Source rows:
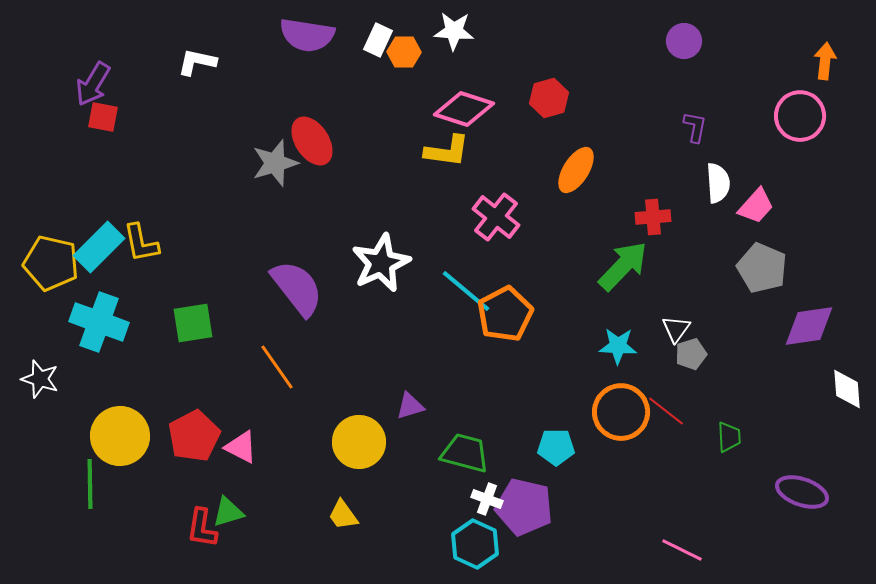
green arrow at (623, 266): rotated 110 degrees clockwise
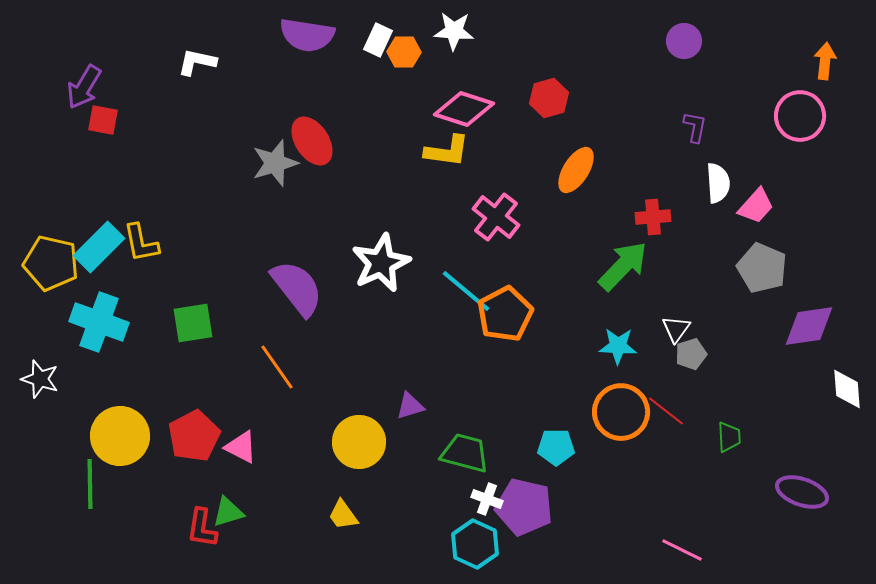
purple arrow at (93, 84): moved 9 px left, 3 px down
red square at (103, 117): moved 3 px down
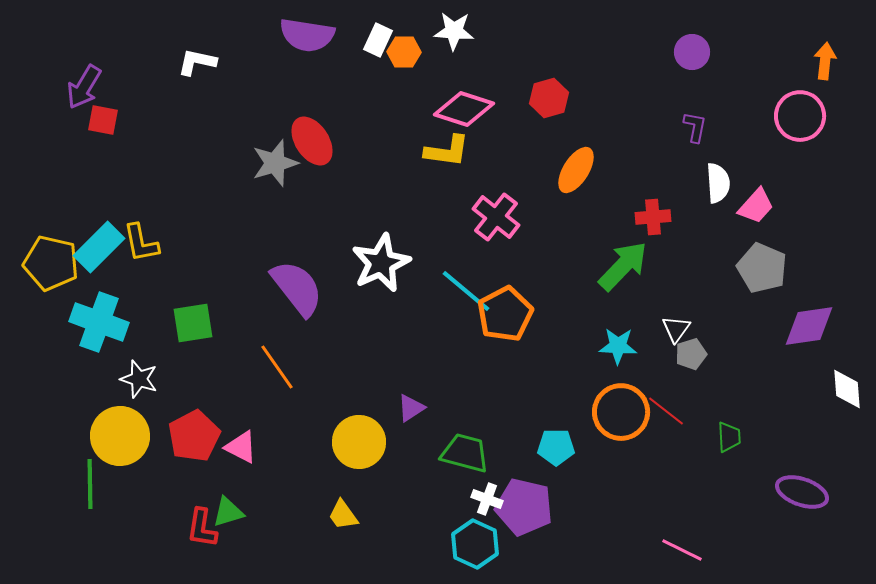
purple circle at (684, 41): moved 8 px right, 11 px down
white star at (40, 379): moved 99 px right
purple triangle at (410, 406): moved 1 px right, 2 px down; rotated 16 degrees counterclockwise
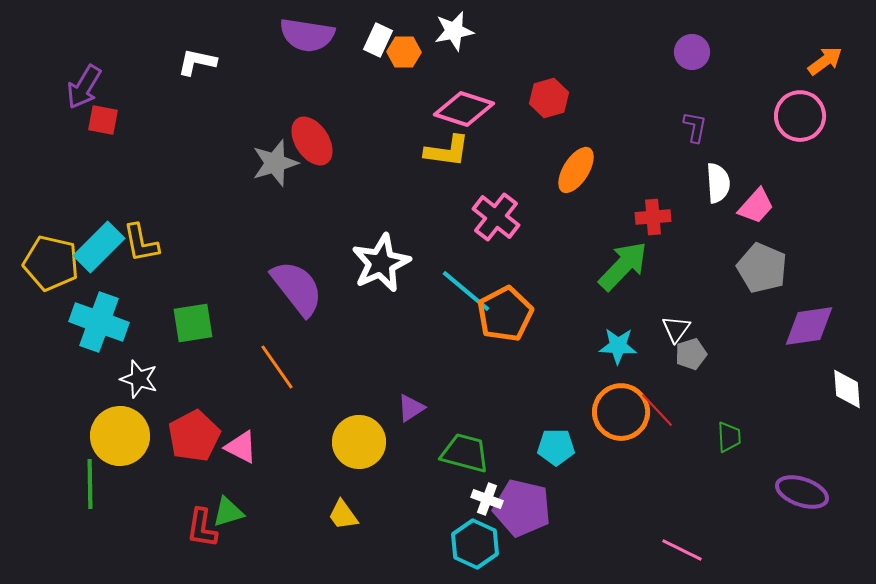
white star at (454, 31): rotated 15 degrees counterclockwise
orange arrow at (825, 61): rotated 48 degrees clockwise
red line at (666, 411): moved 9 px left, 1 px up; rotated 9 degrees clockwise
purple pentagon at (524, 507): moved 2 px left, 1 px down
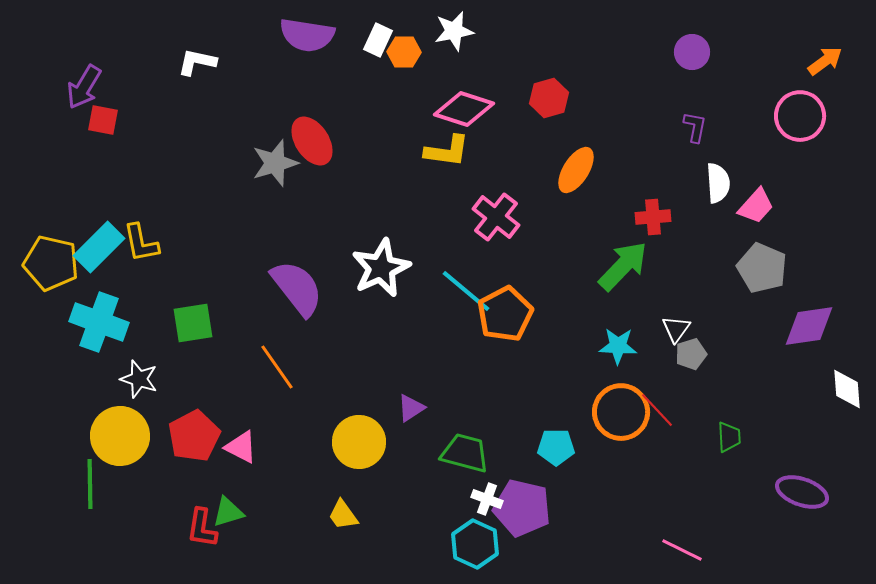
white star at (381, 263): moved 5 px down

The request: Reproduce every line of the rows above word for word, leaving out the pictures.

Task answer:
green arrow at (623, 266): rotated 110 degrees clockwise
purple arrow at (93, 84): moved 9 px left, 3 px down
red square at (103, 117): moved 3 px down
purple circle at (684, 41): moved 8 px right, 11 px down
white star at (40, 379): moved 99 px right
purple triangle at (410, 406): moved 1 px right, 2 px down; rotated 16 degrees counterclockwise
white star at (454, 31): rotated 15 degrees counterclockwise
orange arrow at (825, 61): rotated 48 degrees clockwise
red line at (666, 411): moved 9 px left, 1 px up; rotated 9 degrees clockwise
purple pentagon at (524, 507): moved 2 px left, 1 px down
white star at (381, 263): moved 5 px down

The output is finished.